> [What is required]: I'd like every entry returned exactly as it is, with the images left out.

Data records
+--
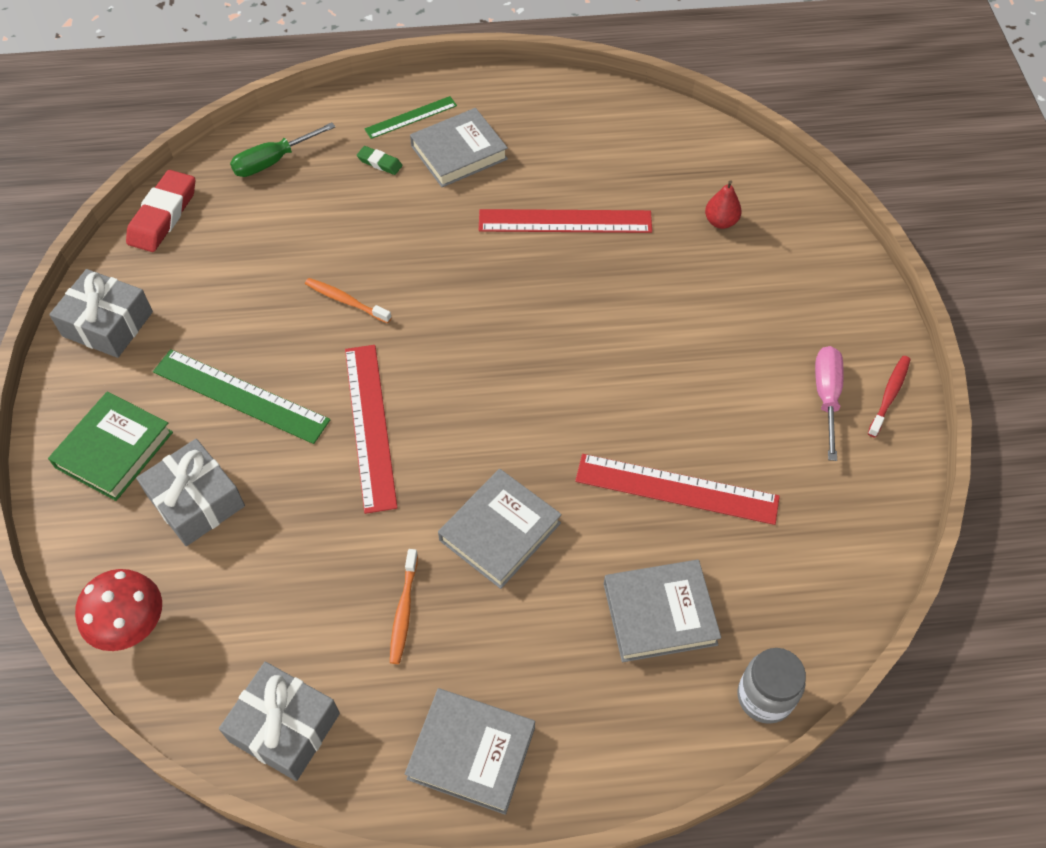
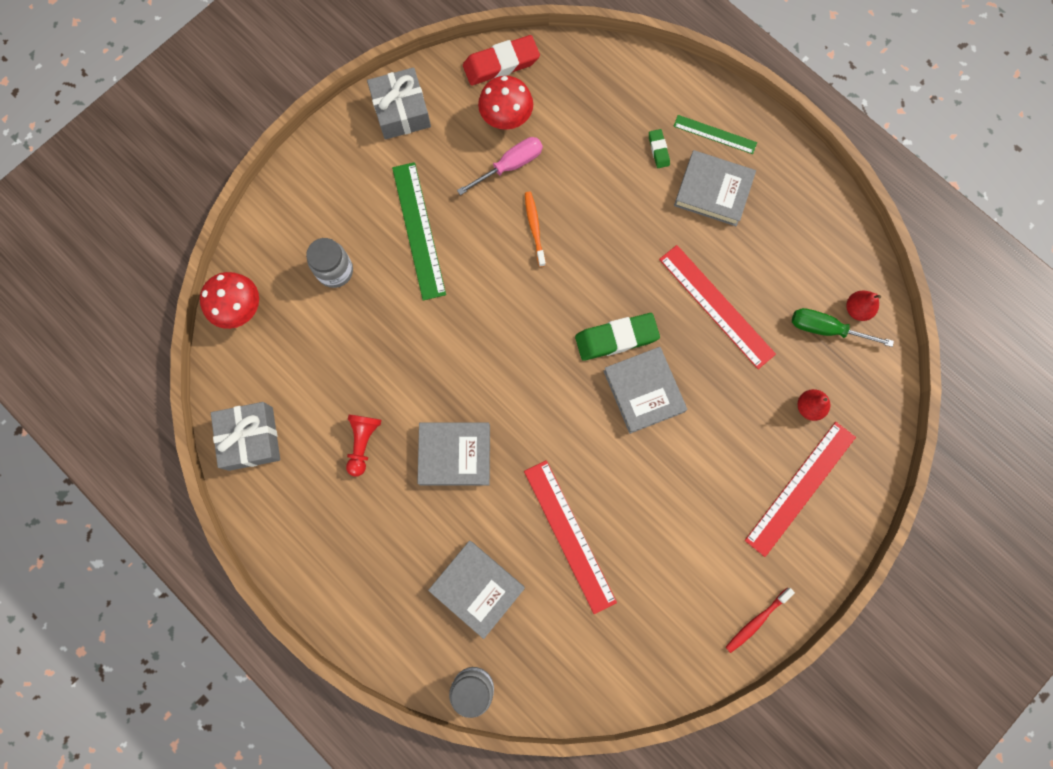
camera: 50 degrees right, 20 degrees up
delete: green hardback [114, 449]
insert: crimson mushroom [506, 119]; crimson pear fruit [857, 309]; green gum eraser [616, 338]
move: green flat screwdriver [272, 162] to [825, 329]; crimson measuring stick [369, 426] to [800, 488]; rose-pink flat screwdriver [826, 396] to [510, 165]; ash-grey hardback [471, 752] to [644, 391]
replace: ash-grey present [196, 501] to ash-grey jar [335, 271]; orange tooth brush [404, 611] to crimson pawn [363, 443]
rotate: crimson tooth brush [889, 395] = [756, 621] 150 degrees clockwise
+--
> [Exercise output]:
camera: 50 degrees right, 20 degrees up
delete: green hardback [114, 449]
insert: crimson mushroom [506, 119]; crimson pear fruit [857, 309]; green gum eraser [616, 338]
move: green flat screwdriver [272, 162] to [825, 329]; crimson measuring stick [369, 426] to [800, 488]; rose-pink flat screwdriver [826, 396] to [510, 165]; ash-grey hardback [471, 752] to [644, 391]
replace: ash-grey present [196, 501] to ash-grey jar [335, 271]; orange tooth brush [404, 611] to crimson pawn [363, 443]
rotate: crimson tooth brush [889, 395] = [756, 621] 150 degrees clockwise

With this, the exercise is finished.